Aim:
Count how many lines hold the string "pixel", and give only that number.

Records provided:
⟨
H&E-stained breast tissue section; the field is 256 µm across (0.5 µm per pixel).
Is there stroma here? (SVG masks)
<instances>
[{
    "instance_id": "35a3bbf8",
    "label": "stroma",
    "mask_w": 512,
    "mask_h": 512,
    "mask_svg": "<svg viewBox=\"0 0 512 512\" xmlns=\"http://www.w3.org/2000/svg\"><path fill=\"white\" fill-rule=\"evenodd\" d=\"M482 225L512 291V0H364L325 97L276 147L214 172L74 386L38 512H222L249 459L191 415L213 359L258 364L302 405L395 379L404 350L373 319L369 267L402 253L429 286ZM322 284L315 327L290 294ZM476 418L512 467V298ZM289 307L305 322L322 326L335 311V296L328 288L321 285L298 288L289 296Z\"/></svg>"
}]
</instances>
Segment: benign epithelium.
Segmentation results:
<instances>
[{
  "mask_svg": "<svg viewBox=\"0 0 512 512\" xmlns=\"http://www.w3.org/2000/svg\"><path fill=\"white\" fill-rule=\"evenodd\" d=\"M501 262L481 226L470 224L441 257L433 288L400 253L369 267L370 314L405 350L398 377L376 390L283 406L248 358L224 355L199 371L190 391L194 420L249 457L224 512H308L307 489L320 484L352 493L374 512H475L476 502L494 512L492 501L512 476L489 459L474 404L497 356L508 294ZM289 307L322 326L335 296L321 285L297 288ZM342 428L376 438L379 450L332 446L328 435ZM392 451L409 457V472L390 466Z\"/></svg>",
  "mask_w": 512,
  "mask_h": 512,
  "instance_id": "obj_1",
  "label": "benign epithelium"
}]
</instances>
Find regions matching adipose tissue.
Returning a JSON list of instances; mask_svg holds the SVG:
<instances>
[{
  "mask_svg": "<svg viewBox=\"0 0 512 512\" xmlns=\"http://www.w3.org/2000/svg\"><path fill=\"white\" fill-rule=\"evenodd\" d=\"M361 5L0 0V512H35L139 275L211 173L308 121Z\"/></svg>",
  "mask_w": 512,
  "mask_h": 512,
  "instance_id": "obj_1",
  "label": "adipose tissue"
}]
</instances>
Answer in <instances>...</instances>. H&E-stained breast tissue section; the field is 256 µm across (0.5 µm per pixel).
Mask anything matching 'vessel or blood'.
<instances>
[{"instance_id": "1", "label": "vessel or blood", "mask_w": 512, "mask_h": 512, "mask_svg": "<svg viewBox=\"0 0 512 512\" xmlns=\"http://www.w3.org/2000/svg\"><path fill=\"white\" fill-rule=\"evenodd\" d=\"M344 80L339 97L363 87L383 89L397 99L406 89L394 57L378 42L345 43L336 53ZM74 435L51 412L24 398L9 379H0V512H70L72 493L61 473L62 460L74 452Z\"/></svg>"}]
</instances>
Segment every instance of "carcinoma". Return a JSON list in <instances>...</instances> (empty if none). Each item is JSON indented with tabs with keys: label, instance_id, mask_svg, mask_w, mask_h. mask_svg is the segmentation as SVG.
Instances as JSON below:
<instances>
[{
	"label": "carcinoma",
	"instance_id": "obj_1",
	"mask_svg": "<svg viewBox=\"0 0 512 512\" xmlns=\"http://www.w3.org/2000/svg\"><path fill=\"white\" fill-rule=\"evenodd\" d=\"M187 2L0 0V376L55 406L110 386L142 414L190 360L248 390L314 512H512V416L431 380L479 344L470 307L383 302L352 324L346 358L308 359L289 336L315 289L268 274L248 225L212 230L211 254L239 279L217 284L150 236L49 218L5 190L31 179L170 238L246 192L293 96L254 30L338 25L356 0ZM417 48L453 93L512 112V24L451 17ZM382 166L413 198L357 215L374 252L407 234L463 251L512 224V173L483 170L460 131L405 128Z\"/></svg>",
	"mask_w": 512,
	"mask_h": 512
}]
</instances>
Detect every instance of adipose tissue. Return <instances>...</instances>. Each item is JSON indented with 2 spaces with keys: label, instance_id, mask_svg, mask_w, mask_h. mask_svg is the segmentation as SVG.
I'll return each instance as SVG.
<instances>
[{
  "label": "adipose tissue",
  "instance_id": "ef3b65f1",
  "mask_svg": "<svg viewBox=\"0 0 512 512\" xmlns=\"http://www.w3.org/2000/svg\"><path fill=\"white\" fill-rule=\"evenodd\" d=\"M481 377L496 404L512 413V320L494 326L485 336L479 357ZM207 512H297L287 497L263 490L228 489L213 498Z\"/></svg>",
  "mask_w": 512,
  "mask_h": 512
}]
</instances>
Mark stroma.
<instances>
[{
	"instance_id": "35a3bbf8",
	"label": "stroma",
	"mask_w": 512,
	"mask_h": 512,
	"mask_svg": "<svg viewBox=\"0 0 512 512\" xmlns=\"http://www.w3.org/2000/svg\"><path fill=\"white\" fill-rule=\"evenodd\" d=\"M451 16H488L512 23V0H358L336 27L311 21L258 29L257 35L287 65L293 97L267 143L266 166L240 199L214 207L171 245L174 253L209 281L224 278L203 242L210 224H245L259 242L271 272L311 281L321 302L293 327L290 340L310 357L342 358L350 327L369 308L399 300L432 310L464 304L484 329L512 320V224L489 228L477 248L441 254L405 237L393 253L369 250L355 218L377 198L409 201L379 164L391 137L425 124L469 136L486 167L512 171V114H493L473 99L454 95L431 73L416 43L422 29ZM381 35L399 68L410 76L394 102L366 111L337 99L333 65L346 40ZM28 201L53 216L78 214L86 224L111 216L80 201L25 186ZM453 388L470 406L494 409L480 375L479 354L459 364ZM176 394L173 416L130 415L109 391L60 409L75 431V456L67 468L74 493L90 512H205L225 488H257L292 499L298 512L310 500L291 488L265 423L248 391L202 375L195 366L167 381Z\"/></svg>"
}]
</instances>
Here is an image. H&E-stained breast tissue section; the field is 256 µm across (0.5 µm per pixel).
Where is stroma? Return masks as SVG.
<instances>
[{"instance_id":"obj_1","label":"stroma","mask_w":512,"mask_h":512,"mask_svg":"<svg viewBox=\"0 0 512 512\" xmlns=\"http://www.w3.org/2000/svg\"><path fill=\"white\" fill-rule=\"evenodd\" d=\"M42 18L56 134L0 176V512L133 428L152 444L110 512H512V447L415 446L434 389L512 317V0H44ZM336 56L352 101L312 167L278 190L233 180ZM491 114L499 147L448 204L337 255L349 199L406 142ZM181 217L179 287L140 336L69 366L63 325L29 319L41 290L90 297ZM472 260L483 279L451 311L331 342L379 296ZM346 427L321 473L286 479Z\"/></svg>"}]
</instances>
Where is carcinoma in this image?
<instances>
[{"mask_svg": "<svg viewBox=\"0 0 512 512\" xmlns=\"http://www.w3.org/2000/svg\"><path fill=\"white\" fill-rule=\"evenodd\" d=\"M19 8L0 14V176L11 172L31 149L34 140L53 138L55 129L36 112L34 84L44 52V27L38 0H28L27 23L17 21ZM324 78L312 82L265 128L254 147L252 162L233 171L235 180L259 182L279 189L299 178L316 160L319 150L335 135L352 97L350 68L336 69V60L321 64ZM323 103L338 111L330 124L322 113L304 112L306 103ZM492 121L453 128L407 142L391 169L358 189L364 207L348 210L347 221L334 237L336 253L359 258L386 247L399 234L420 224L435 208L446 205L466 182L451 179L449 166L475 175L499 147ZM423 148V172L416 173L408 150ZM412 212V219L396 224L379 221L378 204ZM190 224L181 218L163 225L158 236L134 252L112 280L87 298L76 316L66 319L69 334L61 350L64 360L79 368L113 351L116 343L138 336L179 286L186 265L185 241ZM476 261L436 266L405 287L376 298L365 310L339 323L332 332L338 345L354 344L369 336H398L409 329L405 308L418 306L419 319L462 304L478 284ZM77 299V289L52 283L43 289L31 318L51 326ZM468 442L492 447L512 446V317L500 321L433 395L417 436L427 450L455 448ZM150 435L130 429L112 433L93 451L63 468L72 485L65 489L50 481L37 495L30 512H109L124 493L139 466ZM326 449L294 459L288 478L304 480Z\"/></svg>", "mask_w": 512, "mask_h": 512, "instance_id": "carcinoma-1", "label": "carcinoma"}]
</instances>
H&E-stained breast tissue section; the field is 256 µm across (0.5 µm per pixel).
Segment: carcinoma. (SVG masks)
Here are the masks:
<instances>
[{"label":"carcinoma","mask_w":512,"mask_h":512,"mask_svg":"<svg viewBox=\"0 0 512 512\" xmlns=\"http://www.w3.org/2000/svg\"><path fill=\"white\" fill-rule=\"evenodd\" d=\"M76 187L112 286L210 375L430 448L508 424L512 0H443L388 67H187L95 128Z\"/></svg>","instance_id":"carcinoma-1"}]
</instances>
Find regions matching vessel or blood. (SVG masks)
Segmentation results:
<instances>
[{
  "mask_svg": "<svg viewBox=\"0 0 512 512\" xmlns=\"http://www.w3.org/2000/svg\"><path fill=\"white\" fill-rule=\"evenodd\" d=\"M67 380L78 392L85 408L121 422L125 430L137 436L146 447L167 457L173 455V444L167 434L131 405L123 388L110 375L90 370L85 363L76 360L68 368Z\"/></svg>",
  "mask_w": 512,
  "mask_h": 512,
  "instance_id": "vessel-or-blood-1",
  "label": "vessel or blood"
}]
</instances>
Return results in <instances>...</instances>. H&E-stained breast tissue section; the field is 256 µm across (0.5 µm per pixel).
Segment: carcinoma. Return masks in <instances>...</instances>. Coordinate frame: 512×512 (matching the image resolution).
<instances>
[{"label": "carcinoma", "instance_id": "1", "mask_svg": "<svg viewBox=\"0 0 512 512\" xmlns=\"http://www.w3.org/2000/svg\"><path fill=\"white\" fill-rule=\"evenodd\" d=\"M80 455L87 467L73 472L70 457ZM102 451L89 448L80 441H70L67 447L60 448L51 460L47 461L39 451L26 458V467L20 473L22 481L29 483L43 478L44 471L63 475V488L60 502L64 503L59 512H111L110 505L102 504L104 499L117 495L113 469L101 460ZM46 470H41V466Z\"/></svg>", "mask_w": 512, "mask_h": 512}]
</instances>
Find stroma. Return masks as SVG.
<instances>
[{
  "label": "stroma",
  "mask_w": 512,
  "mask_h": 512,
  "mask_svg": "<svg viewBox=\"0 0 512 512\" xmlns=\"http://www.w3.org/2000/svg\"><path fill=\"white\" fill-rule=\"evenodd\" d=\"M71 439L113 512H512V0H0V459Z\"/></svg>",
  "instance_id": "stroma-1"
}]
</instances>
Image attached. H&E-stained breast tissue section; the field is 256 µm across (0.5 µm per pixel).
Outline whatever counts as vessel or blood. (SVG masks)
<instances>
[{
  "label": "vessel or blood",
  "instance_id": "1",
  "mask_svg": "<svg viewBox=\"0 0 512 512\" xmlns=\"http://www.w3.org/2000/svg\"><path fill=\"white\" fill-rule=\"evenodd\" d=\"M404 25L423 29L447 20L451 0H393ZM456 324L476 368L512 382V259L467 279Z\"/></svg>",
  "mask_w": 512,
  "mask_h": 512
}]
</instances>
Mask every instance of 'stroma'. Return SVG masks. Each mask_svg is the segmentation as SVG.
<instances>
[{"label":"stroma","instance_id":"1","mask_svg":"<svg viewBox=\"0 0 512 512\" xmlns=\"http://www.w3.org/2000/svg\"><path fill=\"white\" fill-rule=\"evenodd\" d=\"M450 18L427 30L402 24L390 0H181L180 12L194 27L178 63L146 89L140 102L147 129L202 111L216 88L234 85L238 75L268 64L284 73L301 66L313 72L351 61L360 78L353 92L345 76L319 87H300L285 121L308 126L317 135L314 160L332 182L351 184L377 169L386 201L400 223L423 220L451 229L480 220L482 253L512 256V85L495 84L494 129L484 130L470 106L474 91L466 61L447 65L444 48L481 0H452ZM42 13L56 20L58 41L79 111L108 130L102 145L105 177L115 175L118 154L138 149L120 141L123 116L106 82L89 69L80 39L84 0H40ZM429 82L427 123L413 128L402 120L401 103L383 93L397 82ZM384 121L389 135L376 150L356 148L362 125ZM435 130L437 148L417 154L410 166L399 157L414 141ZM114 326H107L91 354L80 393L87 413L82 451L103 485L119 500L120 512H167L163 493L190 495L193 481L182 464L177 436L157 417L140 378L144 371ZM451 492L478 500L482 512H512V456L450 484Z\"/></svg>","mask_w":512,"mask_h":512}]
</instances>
⟩
Task answer:
6